## About this task
In the material below, find the line with "blue trapezoid: rotated" and the line with "pink line at". Output exactly those two lines and all lines between them, leaving out pictures.

## Supplied records
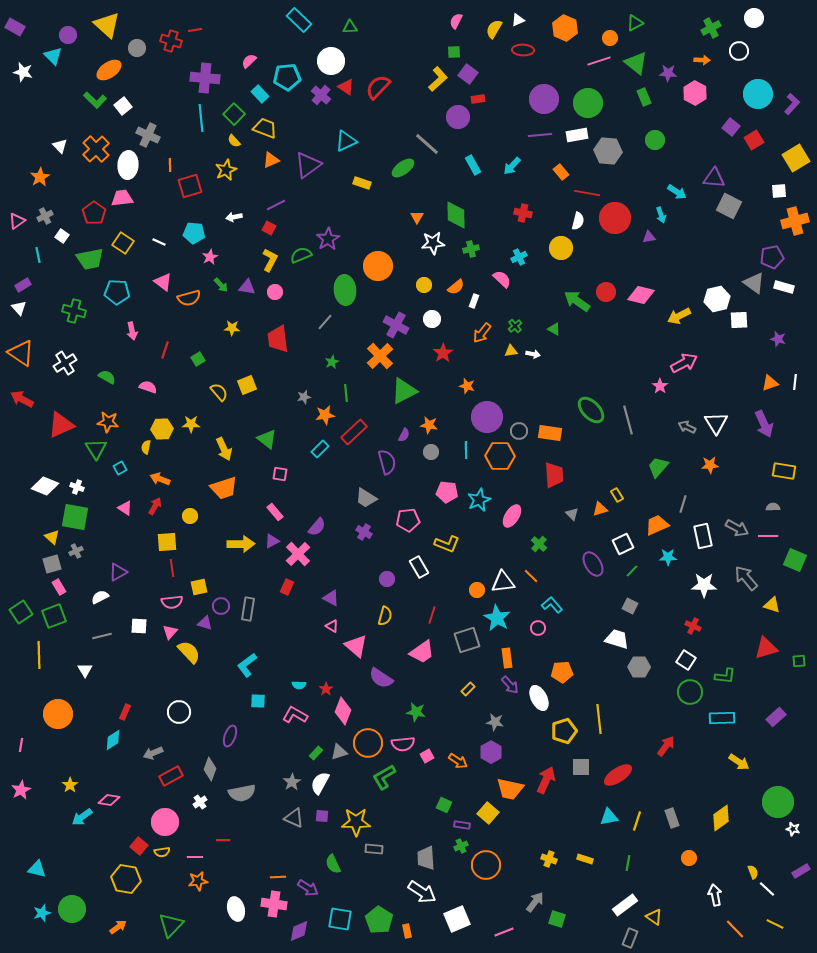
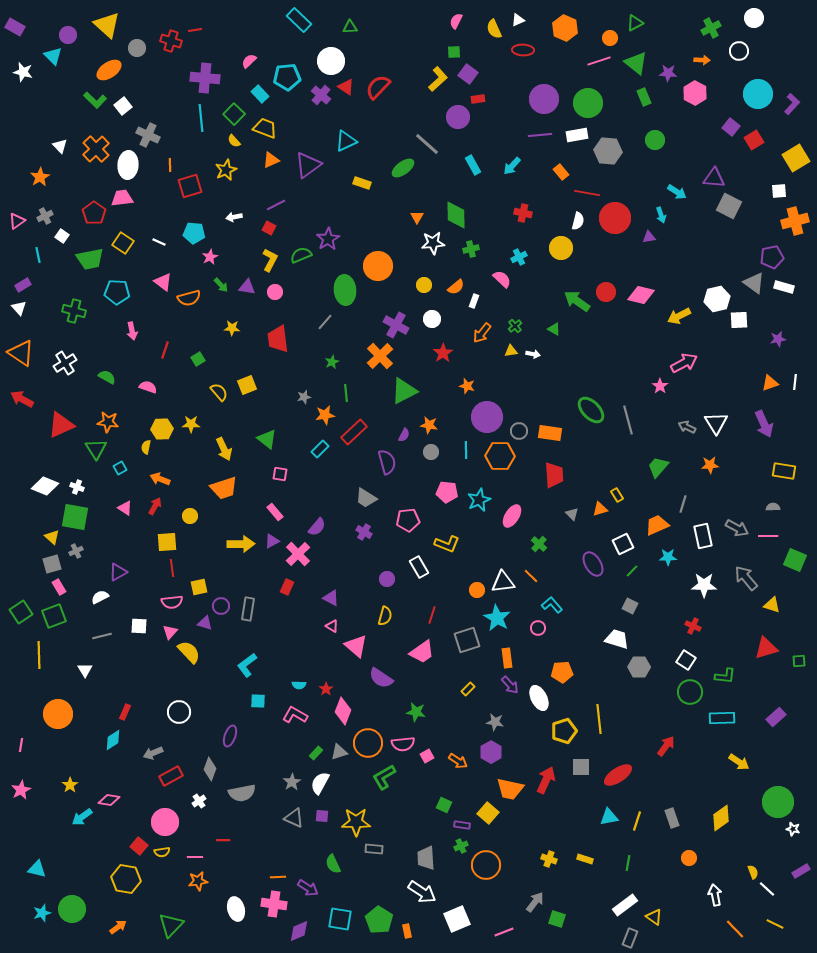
yellow semicircle at (494, 29): rotated 54 degrees counterclockwise
purple star at (778, 339): rotated 28 degrees counterclockwise
white cross at (200, 802): moved 1 px left, 1 px up
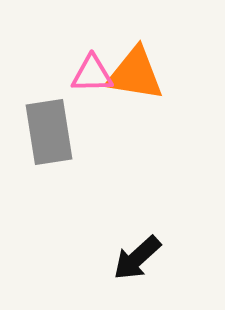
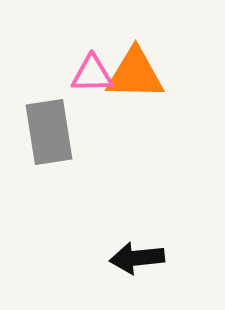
orange triangle: rotated 8 degrees counterclockwise
black arrow: rotated 36 degrees clockwise
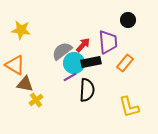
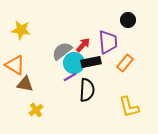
yellow cross: moved 10 px down
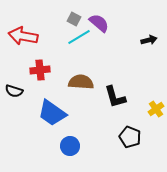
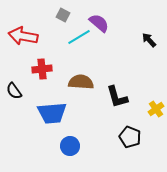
gray square: moved 11 px left, 4 px up
black arrow: rotated 119 degrees counterclockwise
red cross: moved 2 px right, 1 px up
black semicircle: rotated 36 degrees clockwise
black L-shape: moved 2 px right
blue trapezoid: rotated 40 degrees counterclockwise
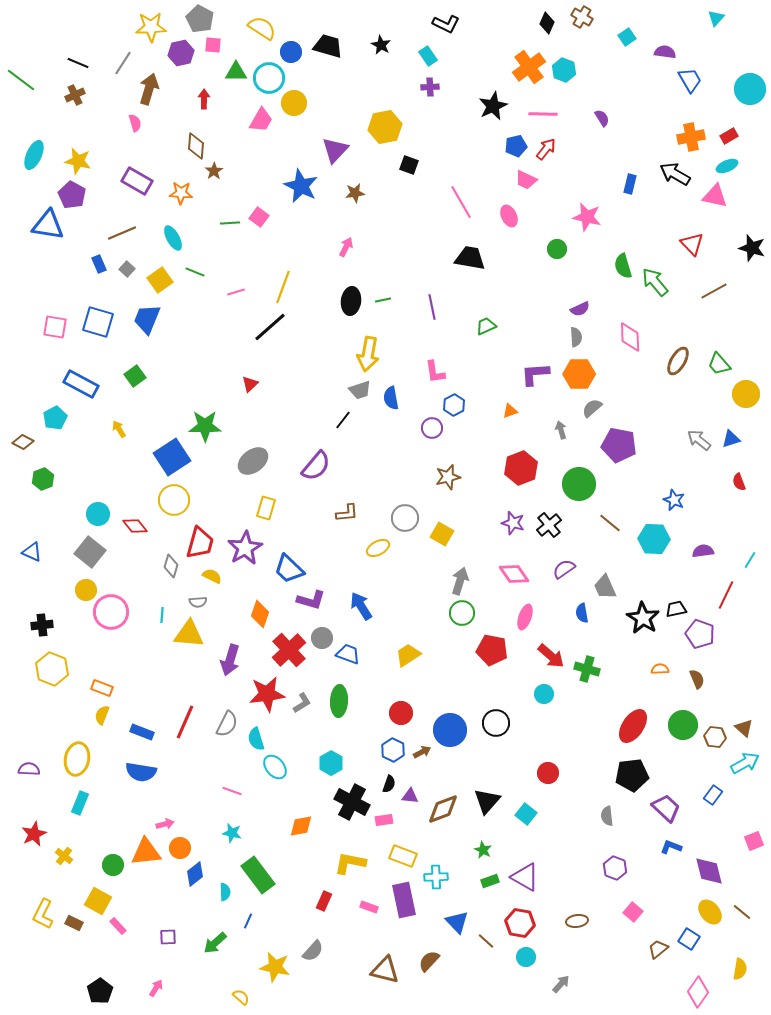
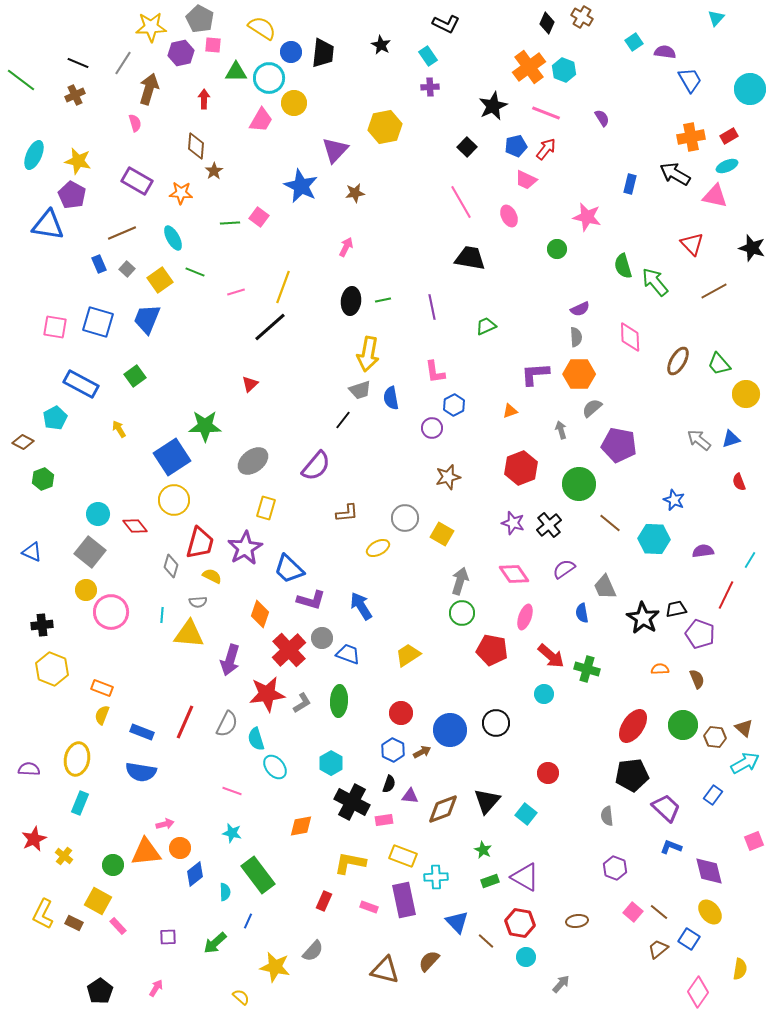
cyan square at (627, 37): moved 7 px right, 5 px down
black trapezoid at (328, 46): moved 5 px left, 7 px down; rotated 80 degrees clockwise
pink line at (543, 114): moved 3 px right, 1 px up; rotated 20 degrees clockwise
black square at (409, 165): moved 58 px right, 18 px up; rotated 24 degrees clockwise
red star at (34, 834): moved 5 px down
brown line at (742, 912): moved 83 px left
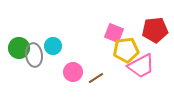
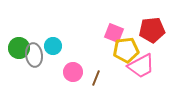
red pentagon: moved 3 px left
brown line: rotated 35 degrees counterclockwise
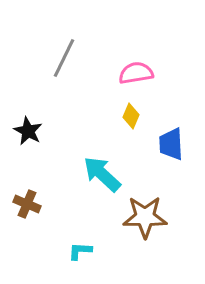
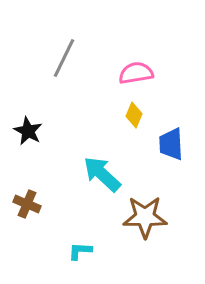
yellow diamond: moved 3 px right, 1 px up
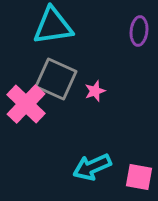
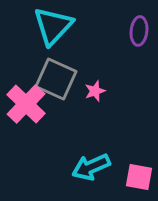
cyan triangle: rotated 39 degrees counterclockwise
cyan arrow: moved 1 px left
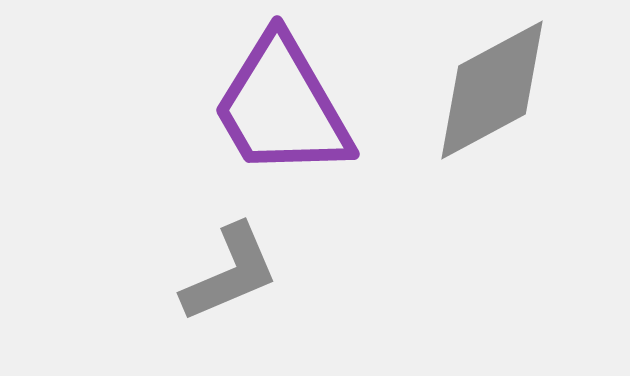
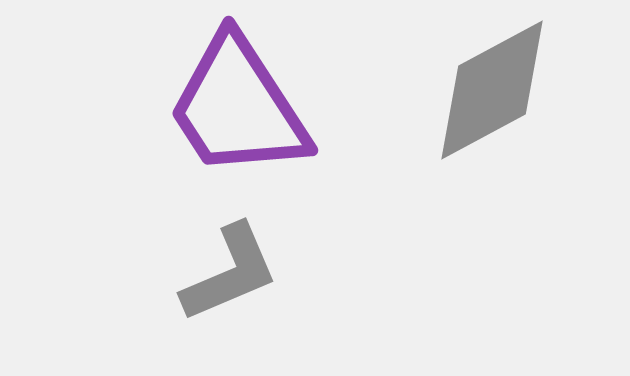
purple trapezoid: moved 44 px left; rotated 3 degrees counterclockwise
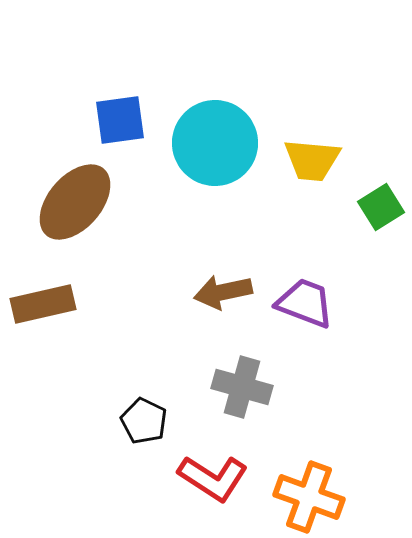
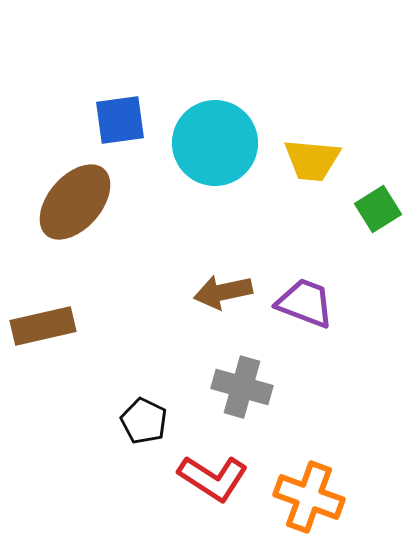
green square: moved 3 px left, 2 px down
brown rectangle: moved 22 px down
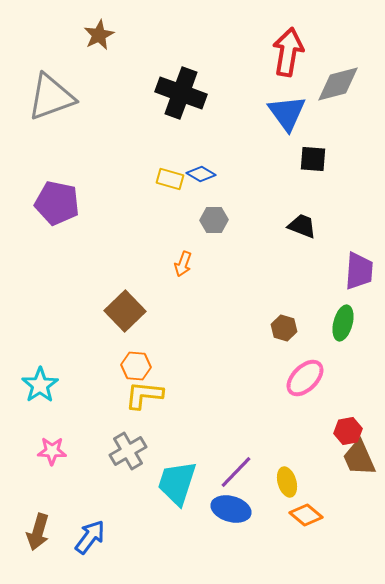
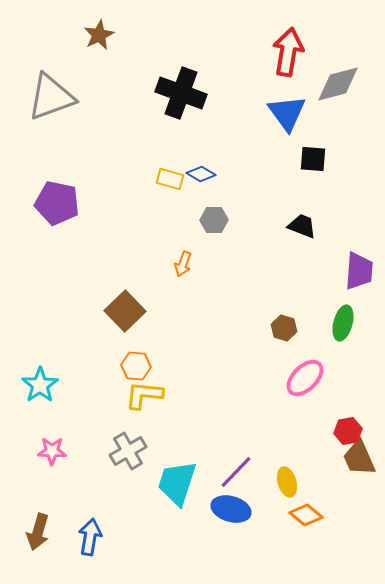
blue arrow: rotated 27 degrees counterclockwise
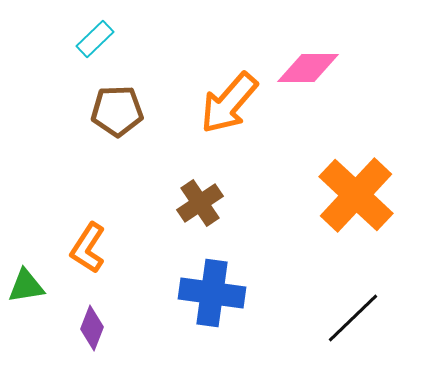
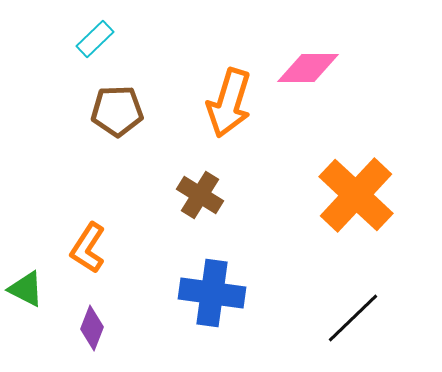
orange arrow: rotated 24 degrees counterclockwise
brown cross: moved 8 px up; rotated 24 degrees counterclockwise
green triangle: moved 3 px down; rotated 36 degrees clockwise
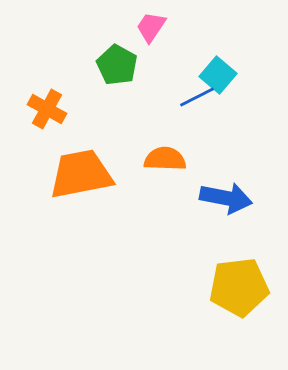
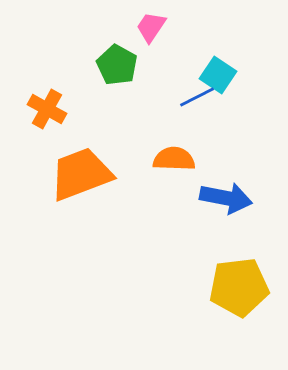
cyan square: rotated 6 degrees counterclockwise
orange semicircle: moved 9 px right
orange trapezoid: rotated 10 degrees counterclockwise
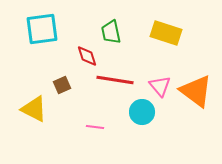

## Response area
blue trapezoid: rotated 40 degrees counterclockwise
cyan square at (627, 37): moved 7 px right, 5 px down
black trapezoid at (328, 46): moved 5 px left, 7 px down; rotated 80 degrees clockwise
pink line at (543, 114): moved 3 px right, 1 px up; rotated 20 degrees clockwise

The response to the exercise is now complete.